What is needed | Please transcribe the data below in full. Omit any picture you find in it.

Extracted entries |
——————————

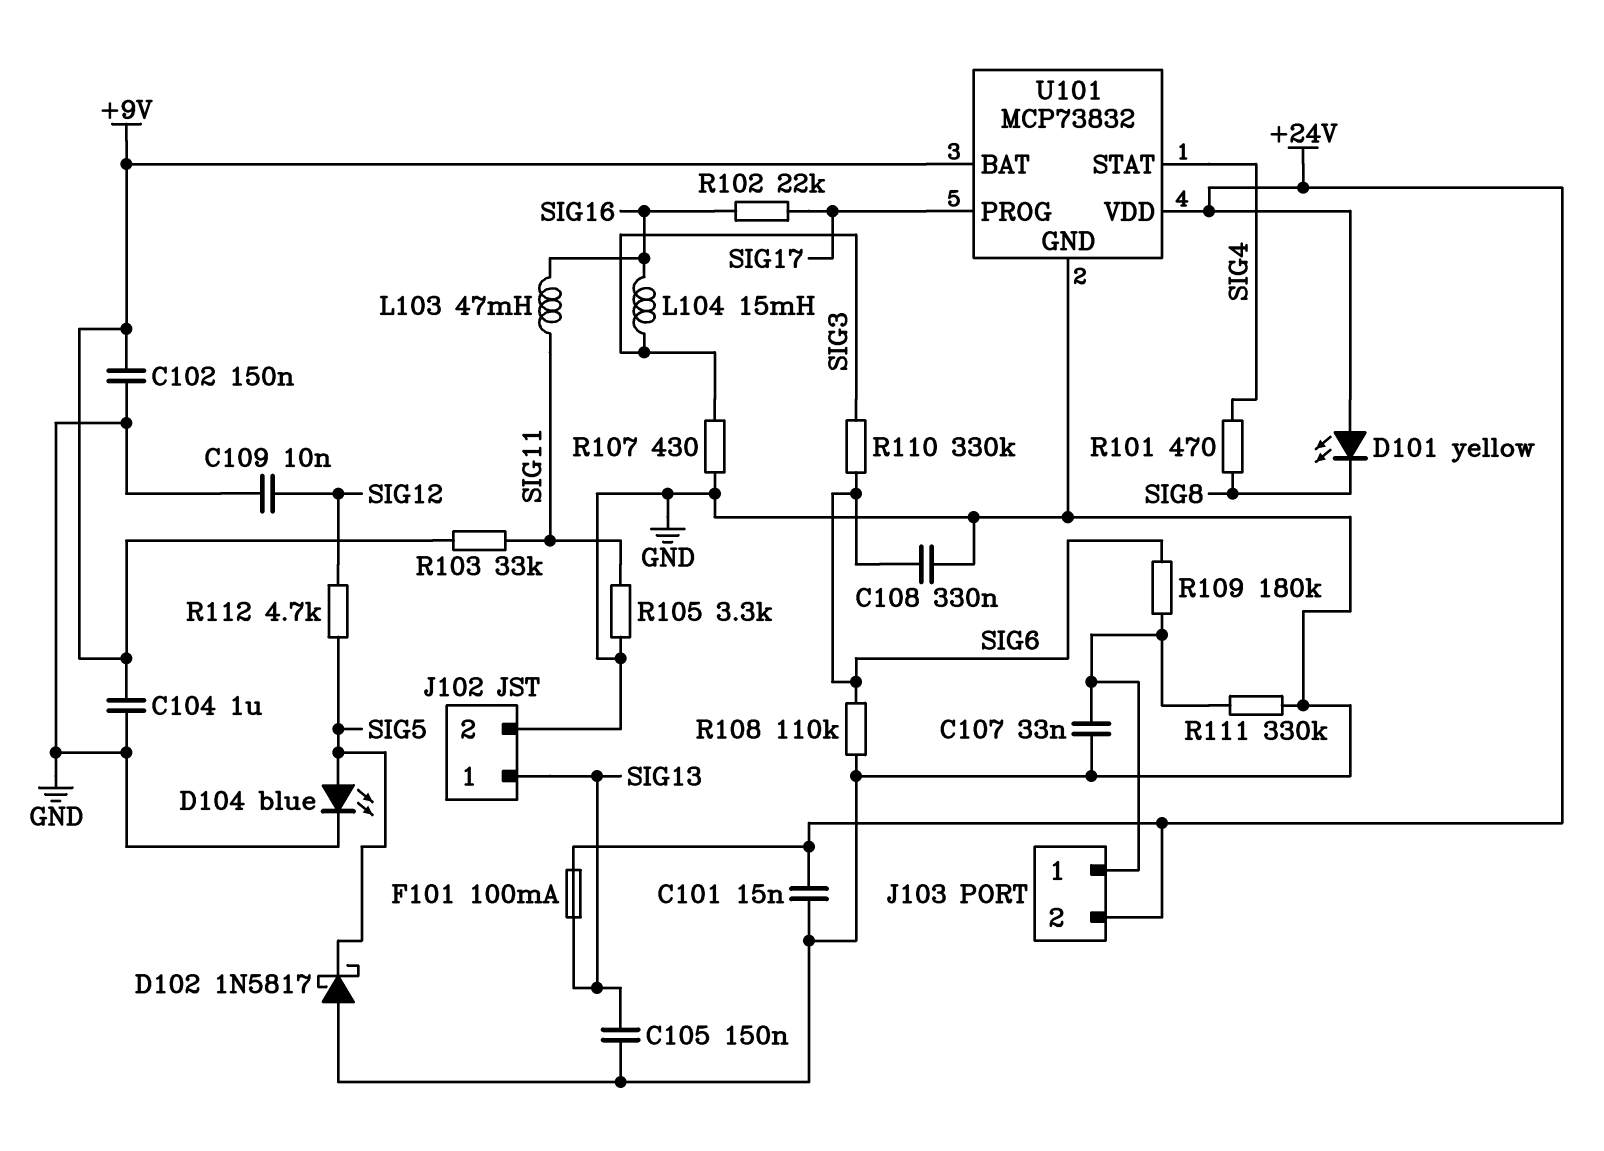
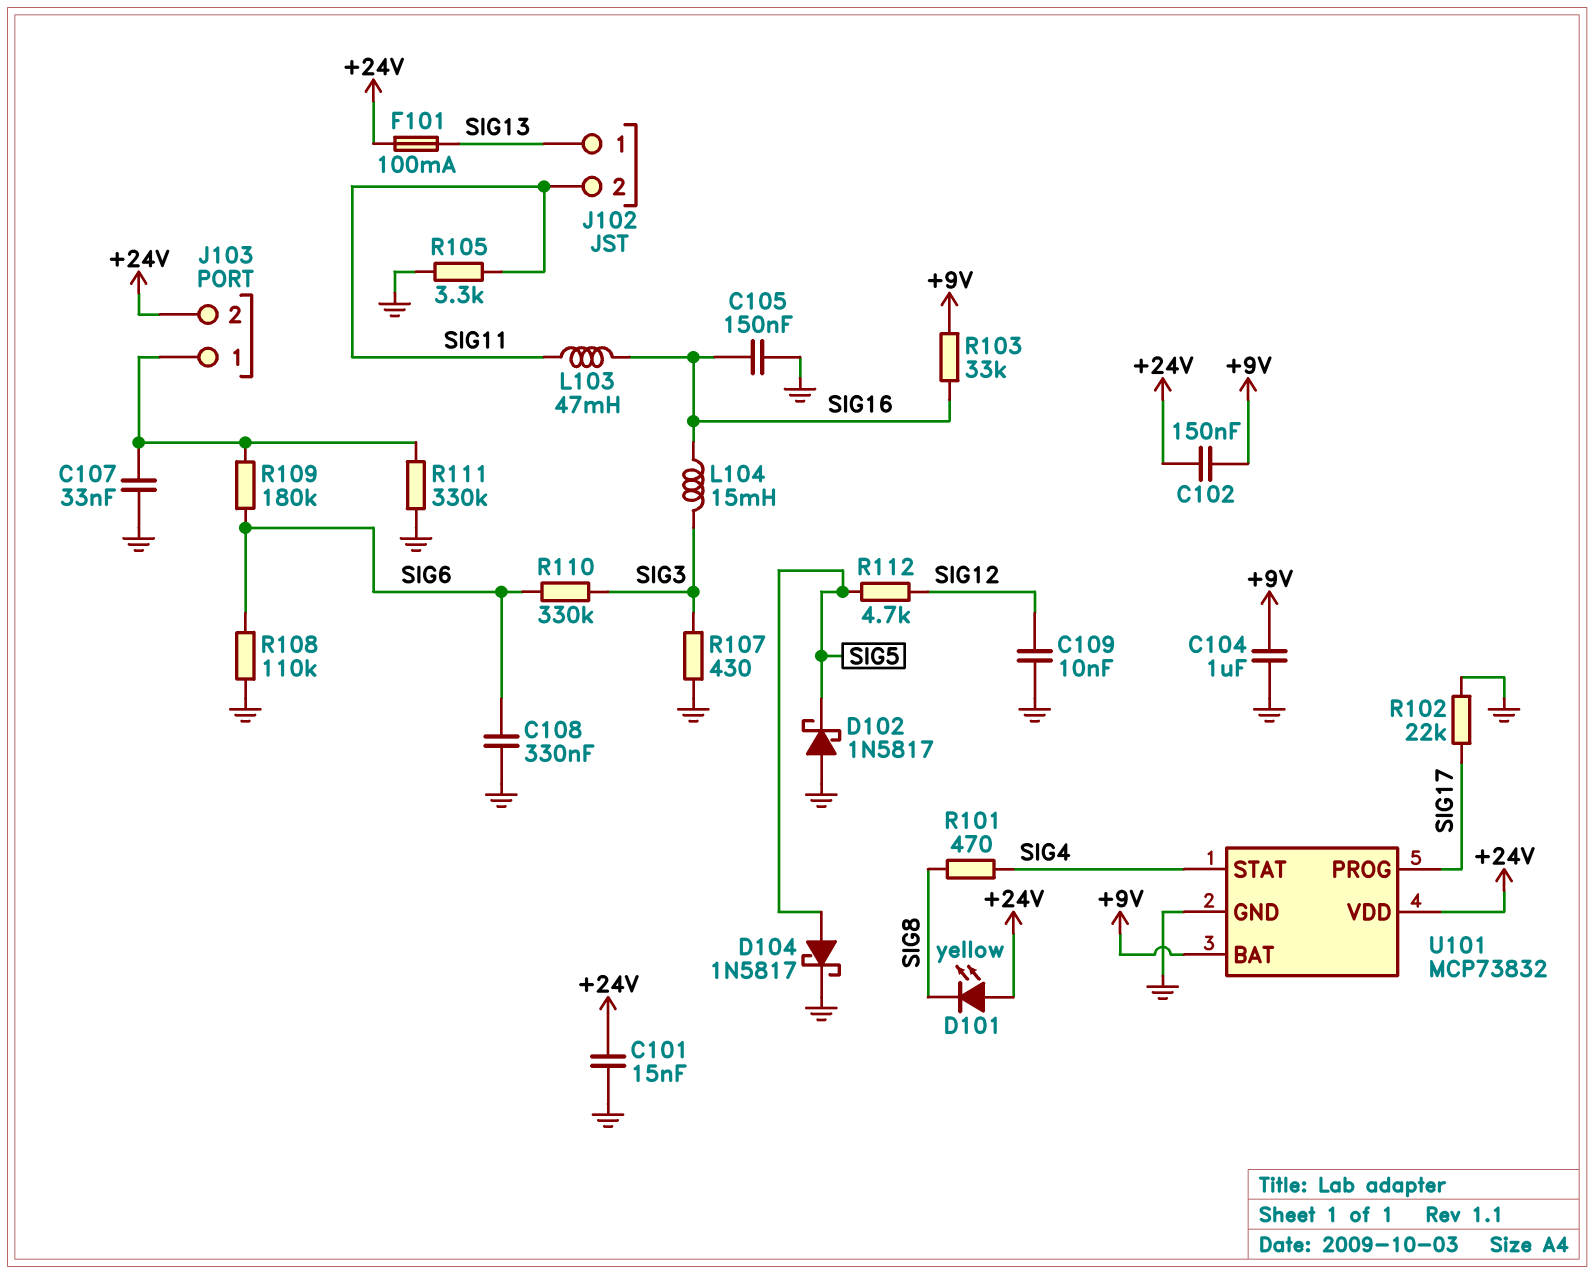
C102: 150nF (+9V, GND) -> 150nF (+9V, +24V)
C105: 150nF (GND, SIG13) -> 150nF (GND, SIG16)
D104: LED blue (A SIG5, K GND) -> schottky 1N5817 (A SIG5, K GND)
J102 pin 2: GND -> SIG11
R102: 22k (SIG16, SIG17) -> 22k (GND, SIG17)
R103: 33k (+9V, SIG11) -> 33k (+9V, SIG16)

——————————

Response to this exercise |
C102: 150nF (+9V, GND) -> 150nF (+9V, +24V)
C105: 150nF (GND, SIG13) -> 150nF (GND, SIG16)
D104: LED blue (A SIG5, K GND) -> schottky 1N5817 (A SIG5, K GND)
J102 pin 2: GND -> SIG11
R102: 22k (SIG16, SIG17) -> 22k (GND, SIG17)
R103: 33k (+9V, SIG11) -> 33k (+9V, SIG16)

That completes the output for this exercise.